**Given data**
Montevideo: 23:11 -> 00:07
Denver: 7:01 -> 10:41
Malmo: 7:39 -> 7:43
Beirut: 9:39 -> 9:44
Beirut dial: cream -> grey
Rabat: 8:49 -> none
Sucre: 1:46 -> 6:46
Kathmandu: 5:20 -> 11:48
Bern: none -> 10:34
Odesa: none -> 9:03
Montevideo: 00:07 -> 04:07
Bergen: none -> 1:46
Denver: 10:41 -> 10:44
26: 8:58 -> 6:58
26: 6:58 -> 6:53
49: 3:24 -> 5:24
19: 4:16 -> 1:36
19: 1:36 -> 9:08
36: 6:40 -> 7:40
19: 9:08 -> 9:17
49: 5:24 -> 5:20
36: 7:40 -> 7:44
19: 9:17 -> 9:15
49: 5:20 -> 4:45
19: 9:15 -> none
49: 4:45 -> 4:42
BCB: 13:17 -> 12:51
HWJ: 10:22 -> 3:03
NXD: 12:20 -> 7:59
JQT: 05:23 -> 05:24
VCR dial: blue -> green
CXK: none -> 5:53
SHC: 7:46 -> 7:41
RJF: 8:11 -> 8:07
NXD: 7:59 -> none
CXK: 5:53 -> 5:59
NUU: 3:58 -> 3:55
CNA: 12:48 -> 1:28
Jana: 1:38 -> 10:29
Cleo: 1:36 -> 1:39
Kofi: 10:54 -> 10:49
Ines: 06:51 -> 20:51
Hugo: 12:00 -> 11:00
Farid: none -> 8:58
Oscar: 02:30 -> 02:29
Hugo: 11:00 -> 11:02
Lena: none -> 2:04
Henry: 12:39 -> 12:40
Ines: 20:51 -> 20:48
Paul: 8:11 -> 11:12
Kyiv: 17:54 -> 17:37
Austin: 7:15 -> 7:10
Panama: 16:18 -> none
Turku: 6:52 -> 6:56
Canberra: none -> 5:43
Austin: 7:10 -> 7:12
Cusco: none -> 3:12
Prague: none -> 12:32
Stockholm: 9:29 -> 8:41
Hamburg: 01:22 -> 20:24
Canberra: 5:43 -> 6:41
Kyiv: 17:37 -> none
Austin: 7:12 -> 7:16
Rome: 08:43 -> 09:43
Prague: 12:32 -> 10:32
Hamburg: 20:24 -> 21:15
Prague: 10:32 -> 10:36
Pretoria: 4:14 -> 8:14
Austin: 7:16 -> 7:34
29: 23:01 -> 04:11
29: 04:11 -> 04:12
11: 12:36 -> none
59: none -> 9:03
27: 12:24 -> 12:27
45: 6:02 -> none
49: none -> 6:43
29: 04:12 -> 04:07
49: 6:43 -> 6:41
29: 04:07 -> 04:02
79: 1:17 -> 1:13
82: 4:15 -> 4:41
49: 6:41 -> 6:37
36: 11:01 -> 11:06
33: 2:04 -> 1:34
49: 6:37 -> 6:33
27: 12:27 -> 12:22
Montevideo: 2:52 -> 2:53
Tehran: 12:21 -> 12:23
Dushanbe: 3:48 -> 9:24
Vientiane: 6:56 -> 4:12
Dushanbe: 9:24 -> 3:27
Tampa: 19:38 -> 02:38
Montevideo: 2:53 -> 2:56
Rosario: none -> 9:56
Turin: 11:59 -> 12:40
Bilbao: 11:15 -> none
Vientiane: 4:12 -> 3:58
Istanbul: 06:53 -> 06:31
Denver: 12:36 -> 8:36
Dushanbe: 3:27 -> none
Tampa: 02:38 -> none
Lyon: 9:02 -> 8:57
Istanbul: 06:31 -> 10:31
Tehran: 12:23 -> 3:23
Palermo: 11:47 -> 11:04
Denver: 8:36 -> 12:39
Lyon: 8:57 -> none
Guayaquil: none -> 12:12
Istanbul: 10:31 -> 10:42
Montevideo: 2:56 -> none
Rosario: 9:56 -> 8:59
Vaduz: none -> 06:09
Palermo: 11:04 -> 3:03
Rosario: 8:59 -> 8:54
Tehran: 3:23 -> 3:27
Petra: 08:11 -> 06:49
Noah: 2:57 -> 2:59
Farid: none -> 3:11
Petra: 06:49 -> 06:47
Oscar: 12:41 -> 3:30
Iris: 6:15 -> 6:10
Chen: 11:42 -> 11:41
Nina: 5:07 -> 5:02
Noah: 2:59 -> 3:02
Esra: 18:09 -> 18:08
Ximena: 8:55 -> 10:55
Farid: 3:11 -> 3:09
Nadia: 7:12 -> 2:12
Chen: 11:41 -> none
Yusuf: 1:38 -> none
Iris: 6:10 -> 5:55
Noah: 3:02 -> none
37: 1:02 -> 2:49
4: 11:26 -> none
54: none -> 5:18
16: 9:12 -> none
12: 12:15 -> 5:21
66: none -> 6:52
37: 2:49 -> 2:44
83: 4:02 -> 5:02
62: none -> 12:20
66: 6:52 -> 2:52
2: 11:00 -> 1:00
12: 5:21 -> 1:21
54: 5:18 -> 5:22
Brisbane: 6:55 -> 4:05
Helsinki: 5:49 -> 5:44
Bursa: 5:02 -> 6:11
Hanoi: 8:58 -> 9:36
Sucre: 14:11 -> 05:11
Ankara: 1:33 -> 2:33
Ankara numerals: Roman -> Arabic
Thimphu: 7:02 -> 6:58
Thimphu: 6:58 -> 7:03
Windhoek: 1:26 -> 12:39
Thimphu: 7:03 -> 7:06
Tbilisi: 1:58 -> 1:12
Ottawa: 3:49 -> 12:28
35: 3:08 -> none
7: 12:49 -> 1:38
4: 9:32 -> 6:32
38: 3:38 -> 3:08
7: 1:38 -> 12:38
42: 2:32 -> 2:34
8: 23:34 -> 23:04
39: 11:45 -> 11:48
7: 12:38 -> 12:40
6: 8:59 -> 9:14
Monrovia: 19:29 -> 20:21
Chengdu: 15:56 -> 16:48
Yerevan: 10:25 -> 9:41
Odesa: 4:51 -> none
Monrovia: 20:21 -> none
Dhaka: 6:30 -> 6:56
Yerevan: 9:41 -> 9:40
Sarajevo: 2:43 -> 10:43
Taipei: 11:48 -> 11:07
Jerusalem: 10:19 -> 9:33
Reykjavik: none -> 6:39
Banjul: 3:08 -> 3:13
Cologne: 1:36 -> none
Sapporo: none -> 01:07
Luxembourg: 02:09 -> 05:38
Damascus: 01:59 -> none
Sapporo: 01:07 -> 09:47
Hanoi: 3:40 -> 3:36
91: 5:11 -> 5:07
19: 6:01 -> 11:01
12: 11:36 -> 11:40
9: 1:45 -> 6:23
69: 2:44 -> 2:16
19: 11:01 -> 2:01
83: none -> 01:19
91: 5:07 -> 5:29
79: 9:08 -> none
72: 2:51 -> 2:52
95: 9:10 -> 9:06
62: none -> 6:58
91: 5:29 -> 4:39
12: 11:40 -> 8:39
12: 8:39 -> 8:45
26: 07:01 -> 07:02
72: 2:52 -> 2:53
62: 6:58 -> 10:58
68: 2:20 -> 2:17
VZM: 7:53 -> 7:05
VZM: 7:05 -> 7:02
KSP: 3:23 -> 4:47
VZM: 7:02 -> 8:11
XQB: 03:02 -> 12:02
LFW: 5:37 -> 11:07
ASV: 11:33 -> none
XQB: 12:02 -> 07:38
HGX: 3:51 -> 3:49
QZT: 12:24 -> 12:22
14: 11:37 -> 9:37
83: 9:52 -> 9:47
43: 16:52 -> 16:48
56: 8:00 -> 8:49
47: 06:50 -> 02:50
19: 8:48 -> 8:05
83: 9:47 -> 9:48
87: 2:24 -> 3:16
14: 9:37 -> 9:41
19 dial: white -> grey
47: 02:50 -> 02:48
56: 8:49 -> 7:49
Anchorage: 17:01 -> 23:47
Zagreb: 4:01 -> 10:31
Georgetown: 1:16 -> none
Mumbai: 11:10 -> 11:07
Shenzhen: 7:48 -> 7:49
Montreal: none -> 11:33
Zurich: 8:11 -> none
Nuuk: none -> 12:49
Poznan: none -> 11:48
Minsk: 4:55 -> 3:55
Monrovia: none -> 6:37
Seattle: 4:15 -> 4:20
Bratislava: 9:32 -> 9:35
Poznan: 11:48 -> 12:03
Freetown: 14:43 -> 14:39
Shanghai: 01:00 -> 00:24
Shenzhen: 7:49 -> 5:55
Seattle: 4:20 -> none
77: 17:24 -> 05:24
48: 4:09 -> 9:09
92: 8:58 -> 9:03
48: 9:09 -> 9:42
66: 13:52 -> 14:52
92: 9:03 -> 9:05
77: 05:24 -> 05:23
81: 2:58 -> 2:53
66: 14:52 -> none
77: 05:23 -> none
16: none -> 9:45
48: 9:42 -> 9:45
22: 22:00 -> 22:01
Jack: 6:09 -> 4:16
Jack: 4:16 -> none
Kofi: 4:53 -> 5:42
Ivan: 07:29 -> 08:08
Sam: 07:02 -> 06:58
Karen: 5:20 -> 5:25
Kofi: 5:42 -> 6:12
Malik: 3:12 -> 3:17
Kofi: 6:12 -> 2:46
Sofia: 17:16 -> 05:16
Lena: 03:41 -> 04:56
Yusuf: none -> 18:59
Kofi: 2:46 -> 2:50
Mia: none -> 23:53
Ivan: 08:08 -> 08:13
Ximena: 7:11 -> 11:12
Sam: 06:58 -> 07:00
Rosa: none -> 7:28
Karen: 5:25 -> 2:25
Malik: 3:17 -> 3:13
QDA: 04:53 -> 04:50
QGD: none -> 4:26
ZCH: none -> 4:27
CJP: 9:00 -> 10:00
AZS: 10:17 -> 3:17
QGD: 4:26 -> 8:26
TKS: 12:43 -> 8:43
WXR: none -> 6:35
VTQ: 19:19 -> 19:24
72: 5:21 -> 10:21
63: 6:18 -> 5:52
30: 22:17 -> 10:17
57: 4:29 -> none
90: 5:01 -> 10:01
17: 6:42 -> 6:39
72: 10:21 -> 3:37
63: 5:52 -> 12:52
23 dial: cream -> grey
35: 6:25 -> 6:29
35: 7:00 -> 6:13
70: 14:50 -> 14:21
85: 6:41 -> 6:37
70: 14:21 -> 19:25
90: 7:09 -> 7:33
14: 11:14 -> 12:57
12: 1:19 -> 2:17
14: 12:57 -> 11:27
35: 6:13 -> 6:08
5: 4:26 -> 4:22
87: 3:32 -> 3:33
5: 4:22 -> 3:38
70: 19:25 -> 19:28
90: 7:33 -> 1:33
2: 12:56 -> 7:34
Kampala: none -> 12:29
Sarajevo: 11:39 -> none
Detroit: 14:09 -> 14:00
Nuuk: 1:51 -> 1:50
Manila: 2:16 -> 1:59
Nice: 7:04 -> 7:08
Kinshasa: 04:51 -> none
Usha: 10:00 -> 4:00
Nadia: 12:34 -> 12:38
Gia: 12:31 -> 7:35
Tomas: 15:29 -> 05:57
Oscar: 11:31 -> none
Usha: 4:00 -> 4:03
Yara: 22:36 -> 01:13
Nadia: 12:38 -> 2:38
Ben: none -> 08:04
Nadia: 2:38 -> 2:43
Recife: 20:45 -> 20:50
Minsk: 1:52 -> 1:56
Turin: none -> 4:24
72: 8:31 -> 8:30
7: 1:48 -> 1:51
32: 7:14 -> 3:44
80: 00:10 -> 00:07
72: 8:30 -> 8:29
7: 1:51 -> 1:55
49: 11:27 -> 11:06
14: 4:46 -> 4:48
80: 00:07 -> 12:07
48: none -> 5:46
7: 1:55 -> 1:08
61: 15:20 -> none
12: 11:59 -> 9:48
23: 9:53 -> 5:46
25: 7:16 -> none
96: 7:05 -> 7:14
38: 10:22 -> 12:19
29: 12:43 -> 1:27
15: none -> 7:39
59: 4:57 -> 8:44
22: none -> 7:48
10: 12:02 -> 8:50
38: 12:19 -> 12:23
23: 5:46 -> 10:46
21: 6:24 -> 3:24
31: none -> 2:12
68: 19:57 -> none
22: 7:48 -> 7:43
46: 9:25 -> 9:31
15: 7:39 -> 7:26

**Written problem**
Reproduce the listing from its first line through the line containing "JQT: 05:23 -> 05:24", substituting "Quito" for "Denver" and leaving everything else unchanged.

**Solution below**
Montevideo: 23:11 -> 00:07
Quito: 7:01 -> 10:41
Malmo: 7:39 -> 7:43
Beirut: 9:39 -> 9:44
Beirut dial: cream -> grey
Rabat: 8:49 -> none
Sucre: 1:46 -> 6:46
Kathmandu: 5:20 -> 11:48
Bern: none -> 10:34
Odesa: none -> 9:03
Montevideo: 00:07 -> 04:07
Bergen: none -> 1:46
Quito: 10:41 -> 10:44
26: 8:58 -> 6:58
26: 6:58 -> 6:53
49: 3:24 -> 5:24
19: 4:16 -> 1:36
19: 1:36 -> 9:08
36: 6:40 -> 7:40
19: 9:08 -> 9:17
49: 5:24 -> 5:20
36: 7:40 -> 7:44
19: 9:17 -> 9:15
49: 5:20 -> 4:45
19: 9:15 -> none
49: 4:45 -> 4:42
BCB: 13:17 -> 12:51
HWJ: 10:22 -> 3:03
NXD: 12:20 -> 7:59
JQT: 05:23 -> 05:24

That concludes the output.